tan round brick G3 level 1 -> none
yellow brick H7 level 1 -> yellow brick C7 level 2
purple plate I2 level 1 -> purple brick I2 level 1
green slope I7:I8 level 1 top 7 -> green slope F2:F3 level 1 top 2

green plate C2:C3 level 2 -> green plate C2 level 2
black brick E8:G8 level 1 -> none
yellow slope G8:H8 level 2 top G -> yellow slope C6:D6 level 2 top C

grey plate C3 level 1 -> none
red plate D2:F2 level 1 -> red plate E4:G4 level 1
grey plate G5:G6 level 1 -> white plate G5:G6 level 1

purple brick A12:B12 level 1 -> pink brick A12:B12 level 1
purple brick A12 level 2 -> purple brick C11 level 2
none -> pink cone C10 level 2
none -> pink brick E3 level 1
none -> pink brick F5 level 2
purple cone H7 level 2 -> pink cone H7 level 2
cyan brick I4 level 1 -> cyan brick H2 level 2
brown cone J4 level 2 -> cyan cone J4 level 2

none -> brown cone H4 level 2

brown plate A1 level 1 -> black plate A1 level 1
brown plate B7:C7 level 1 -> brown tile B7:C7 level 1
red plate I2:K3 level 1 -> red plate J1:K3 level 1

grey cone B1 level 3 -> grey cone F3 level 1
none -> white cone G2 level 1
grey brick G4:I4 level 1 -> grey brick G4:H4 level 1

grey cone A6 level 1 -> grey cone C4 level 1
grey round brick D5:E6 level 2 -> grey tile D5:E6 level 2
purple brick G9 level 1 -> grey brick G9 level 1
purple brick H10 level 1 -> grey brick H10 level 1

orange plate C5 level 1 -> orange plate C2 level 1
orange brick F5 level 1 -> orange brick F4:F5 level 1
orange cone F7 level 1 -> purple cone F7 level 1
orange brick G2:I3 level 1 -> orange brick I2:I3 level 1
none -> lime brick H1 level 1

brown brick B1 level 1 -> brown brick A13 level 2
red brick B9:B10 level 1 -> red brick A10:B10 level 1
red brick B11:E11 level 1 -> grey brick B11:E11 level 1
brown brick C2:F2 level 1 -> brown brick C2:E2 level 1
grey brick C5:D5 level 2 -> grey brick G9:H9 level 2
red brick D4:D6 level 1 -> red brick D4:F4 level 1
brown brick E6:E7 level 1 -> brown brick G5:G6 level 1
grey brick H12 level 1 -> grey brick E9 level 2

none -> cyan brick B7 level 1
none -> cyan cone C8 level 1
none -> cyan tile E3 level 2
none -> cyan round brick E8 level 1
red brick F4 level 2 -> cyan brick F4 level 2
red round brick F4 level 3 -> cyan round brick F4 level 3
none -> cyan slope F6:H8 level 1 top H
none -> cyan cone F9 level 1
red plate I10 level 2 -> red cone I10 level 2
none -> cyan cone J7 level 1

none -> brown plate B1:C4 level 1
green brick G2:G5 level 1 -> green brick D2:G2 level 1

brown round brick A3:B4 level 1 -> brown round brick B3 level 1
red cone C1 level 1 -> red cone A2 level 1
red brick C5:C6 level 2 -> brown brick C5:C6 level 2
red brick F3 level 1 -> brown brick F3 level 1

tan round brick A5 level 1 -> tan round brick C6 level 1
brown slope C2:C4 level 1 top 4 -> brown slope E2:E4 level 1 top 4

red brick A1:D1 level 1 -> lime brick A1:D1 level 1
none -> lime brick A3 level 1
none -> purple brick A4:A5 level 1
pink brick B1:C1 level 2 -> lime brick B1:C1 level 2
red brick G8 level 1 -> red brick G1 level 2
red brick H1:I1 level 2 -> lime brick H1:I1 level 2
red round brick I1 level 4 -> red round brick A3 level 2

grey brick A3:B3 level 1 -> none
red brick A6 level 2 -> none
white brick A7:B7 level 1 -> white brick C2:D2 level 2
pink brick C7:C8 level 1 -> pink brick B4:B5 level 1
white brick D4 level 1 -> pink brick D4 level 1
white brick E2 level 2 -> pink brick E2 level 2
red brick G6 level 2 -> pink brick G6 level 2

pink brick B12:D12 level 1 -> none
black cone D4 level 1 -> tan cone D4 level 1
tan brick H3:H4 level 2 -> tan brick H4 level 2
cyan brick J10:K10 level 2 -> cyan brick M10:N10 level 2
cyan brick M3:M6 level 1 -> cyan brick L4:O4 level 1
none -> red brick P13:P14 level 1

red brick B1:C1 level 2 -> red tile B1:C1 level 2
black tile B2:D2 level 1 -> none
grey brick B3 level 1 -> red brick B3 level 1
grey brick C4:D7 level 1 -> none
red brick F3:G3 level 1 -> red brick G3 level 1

→ **WORK ITEM**
In the data above, retype exactly and only the lines between the one holding "red brick B9:B10" and the one holding "brown brick E6:E7", inclusive.

→ **RESULT OF THE TASK**
red brick B9:B10 level 1 -> red brick A10:B10 level 1
red brick B11:E11 level 1 -> grey brick B11:E11 level 1
brown brick C2:F2 level 1 -> brown brick C2:E2 level 1
grey brick C5:D5 level 2 -> grey brick G9:H9 level 2
red brick D4:D6 level 1 -> red brick D4:F4 level 1
brown brick E6:E7 level 1 -> brown brick G5:G6 level 1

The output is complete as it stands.